* **Assigned task**
Across the listing below, count the lines containing "black". Answer with that number only.

* **Input material**

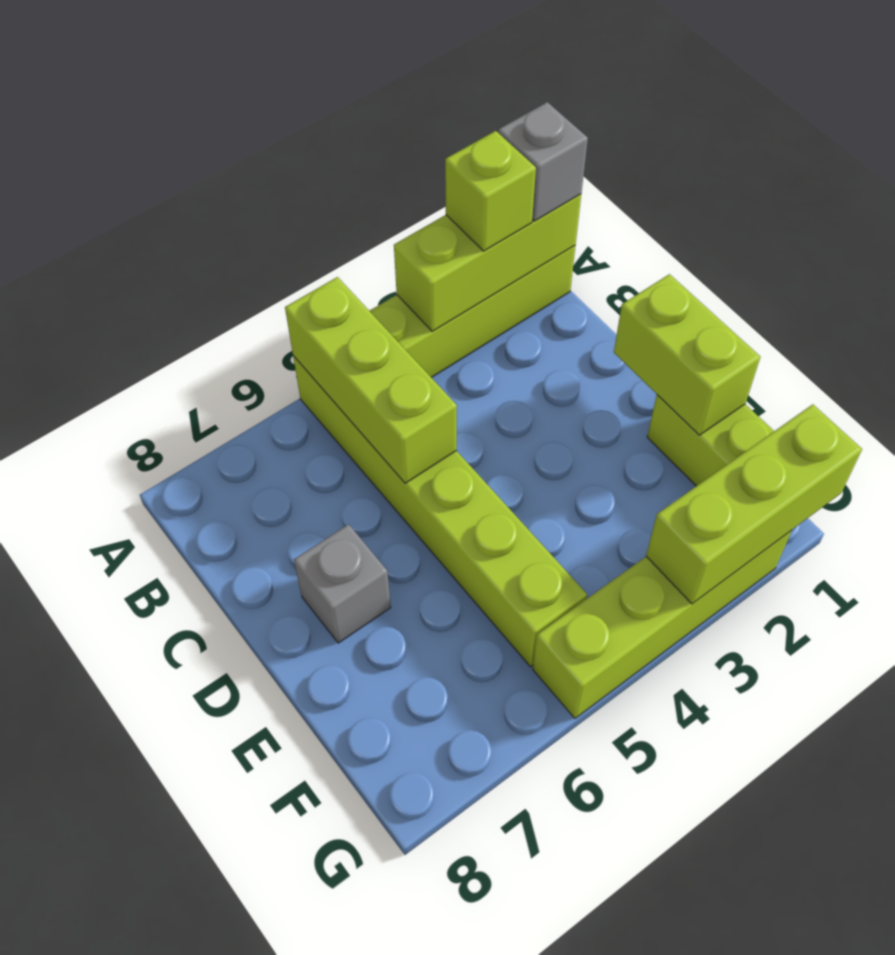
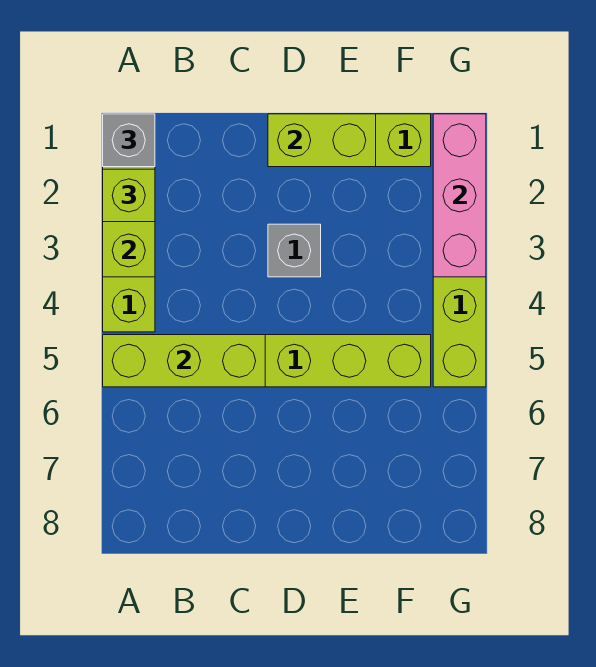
grey brick D7 level 1 -> grey brick D3 level 1
lime brick G1:G3 level 2 -> pink brick G1:G3 level 2

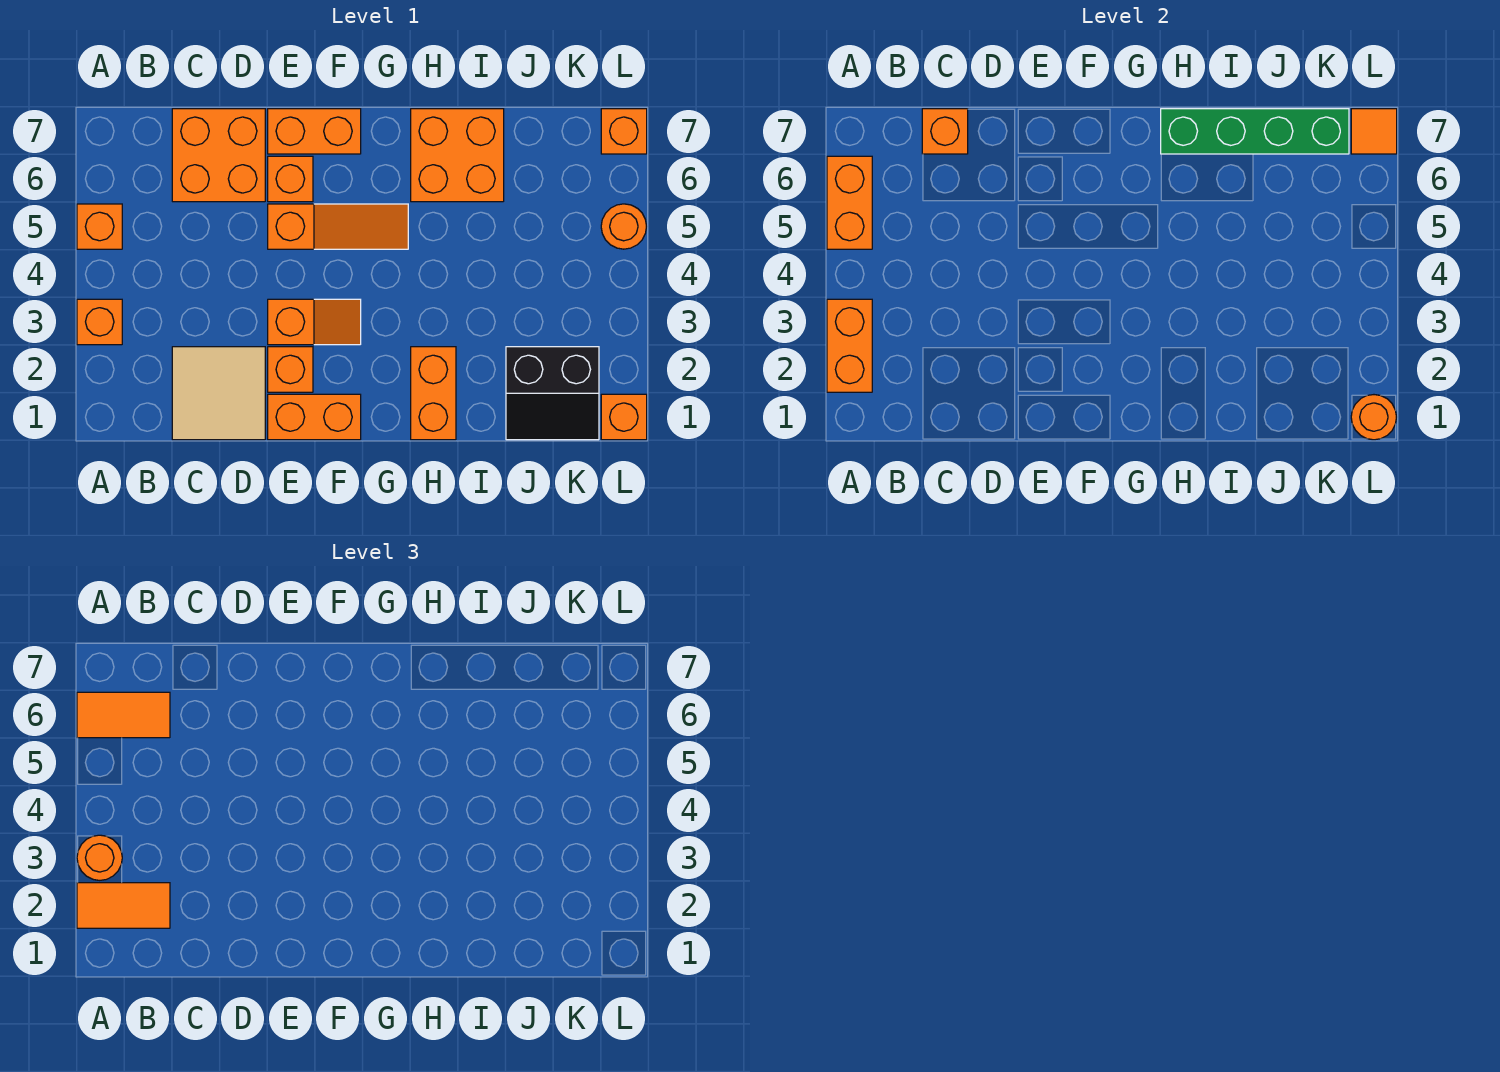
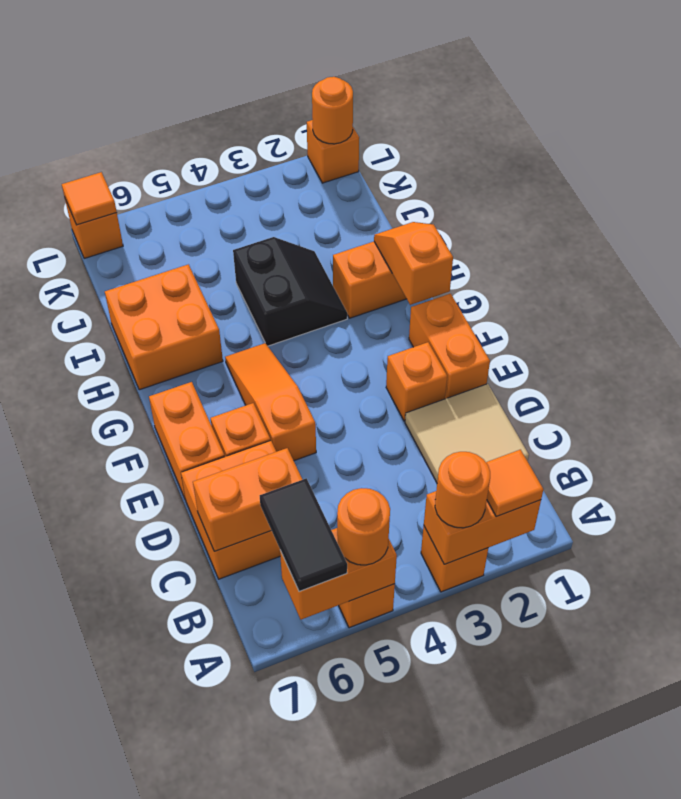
orange tile A2:B2 level 3 -> orange tile A2 level 3
orange tile A6:B6 level 3 -> black tile A6:B6 level 3
orange brick C7 level 2 -> orange brick C6:C7 level 2
orange slope E3:F3 level 1 top E -> orange slope G1:H1 level 2 top G
green brick H7:K7 level 2 -> none
black slope J1:K2 level 1 top 2 -> black slope H3:I4 level 1 top 4
orange round brick L5 level 1 -> orange round brick A5 level 3

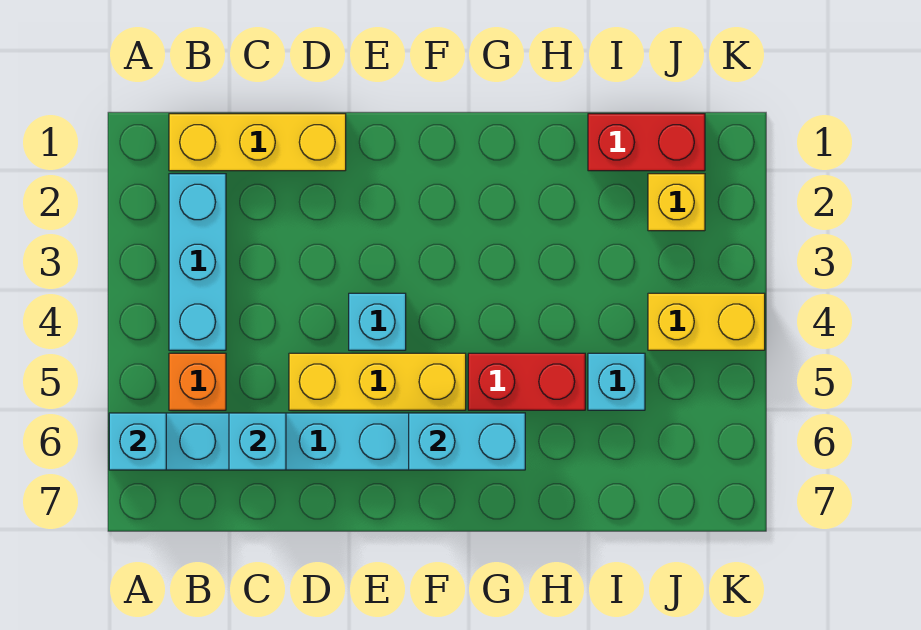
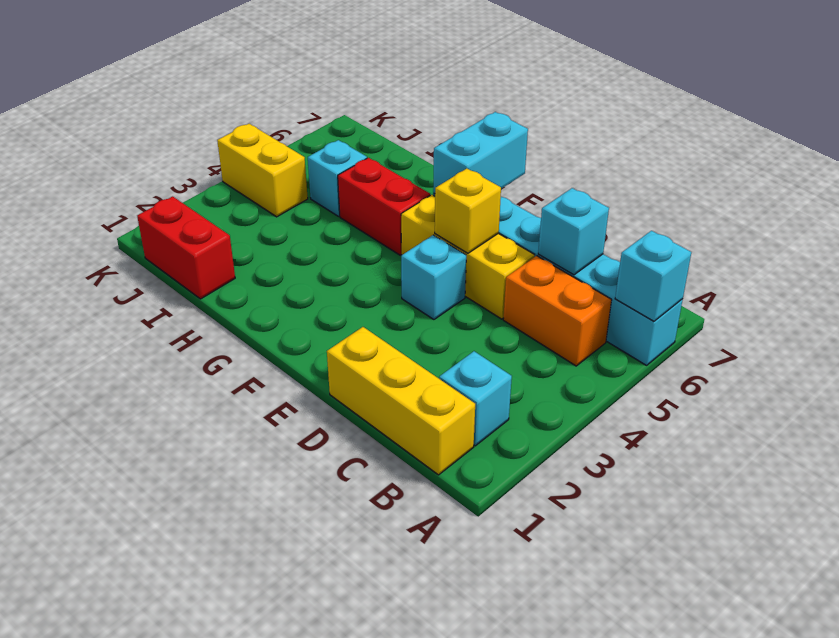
cyan brick B2:B4 level 1 -> cyan brick B2 level 1
orange brick B5 level 1 -> orange brick B5:C5 level 1
cyan brick F6:G6 level 2 -> cyan brick F6:F7 level 2
yellow brick J2 level 1 -> yellow brick E5 level 2

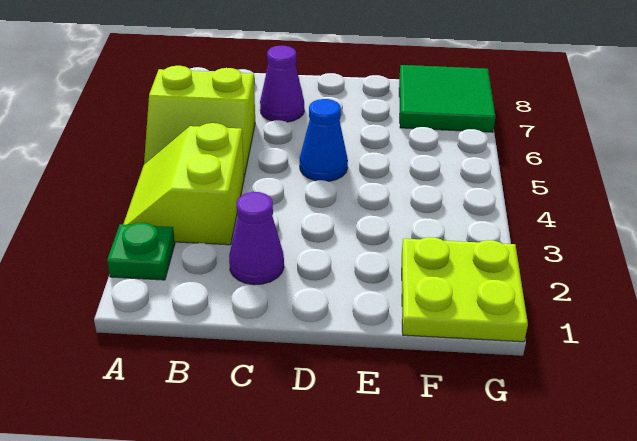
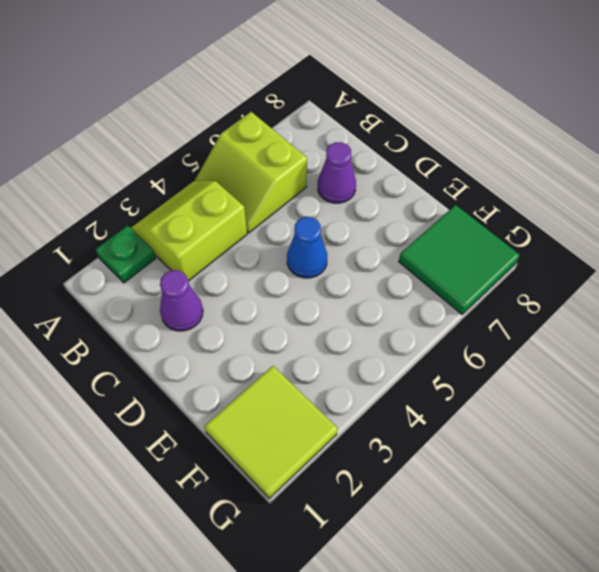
lime plate F1:G2 level 1 -> lime tile F1:G2 level 1

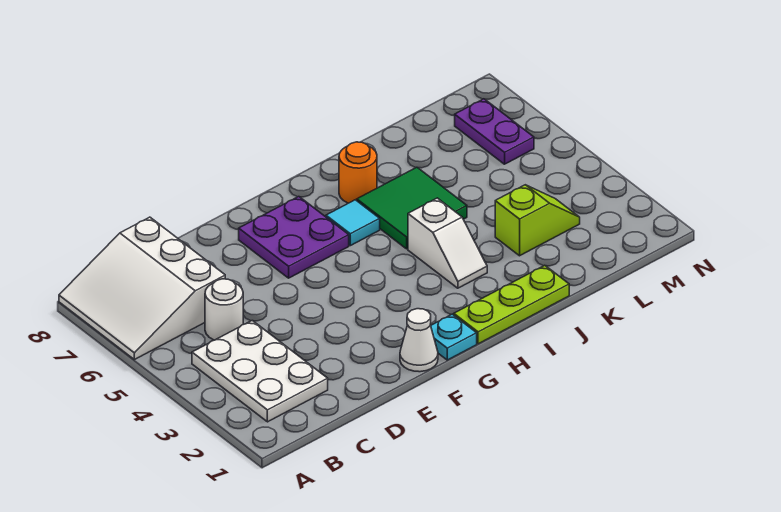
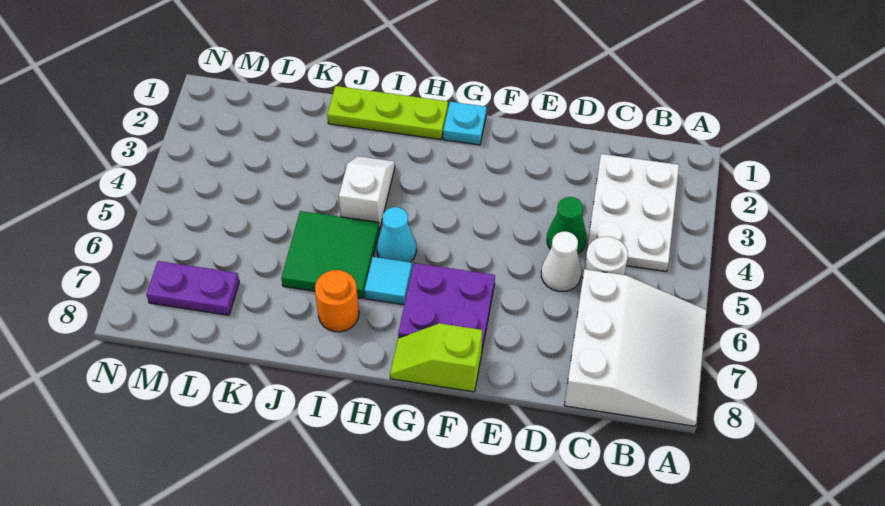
none -> green cone D4 level 1
white cone F1 level 1 -> white cone D5 level 1
none -> cyan cone H5 level 1
lime slope K3:L3 level 1 top K -> lime slope F8:G8 level 1 top F
purple plate M6:M7 level 1 -> purple plate L7:M7 level 1

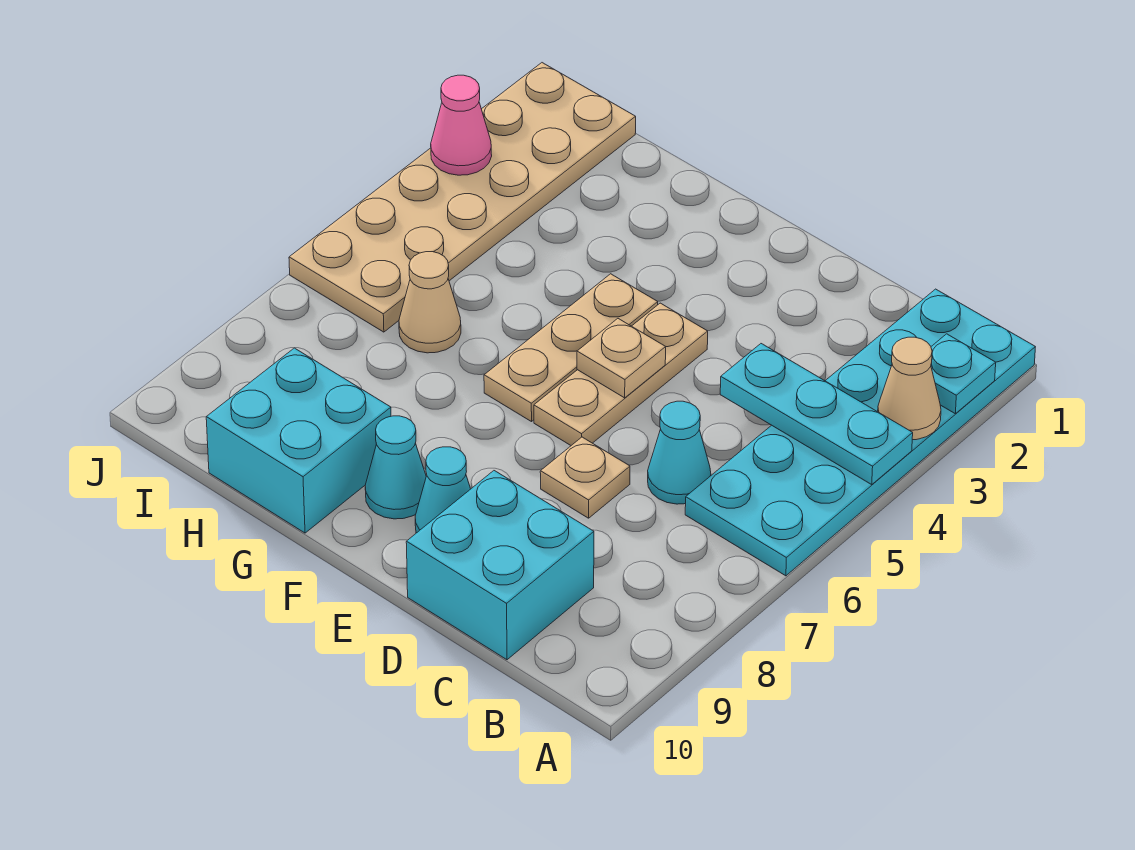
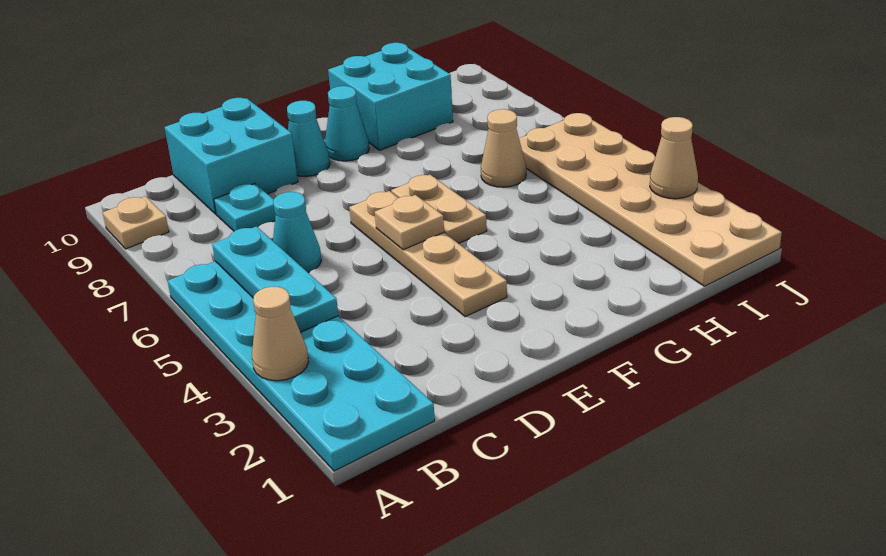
cyan plate A2 level 2 -> cyan plate C8 level 1
cyan plate A4:C4 level 2 -> cyan plate B4:B6 level 2
tan plate D7 level 1 -> tan plate A9 level 1
tan plate E4:E6 level 1 -> tan plate E3:E6 level 1
tan plate F4:F6 level 1 -> tan plate F5:F6 level 1
pink cone J3 level 2 -> tan cone J3 level 2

* **Final answer**
2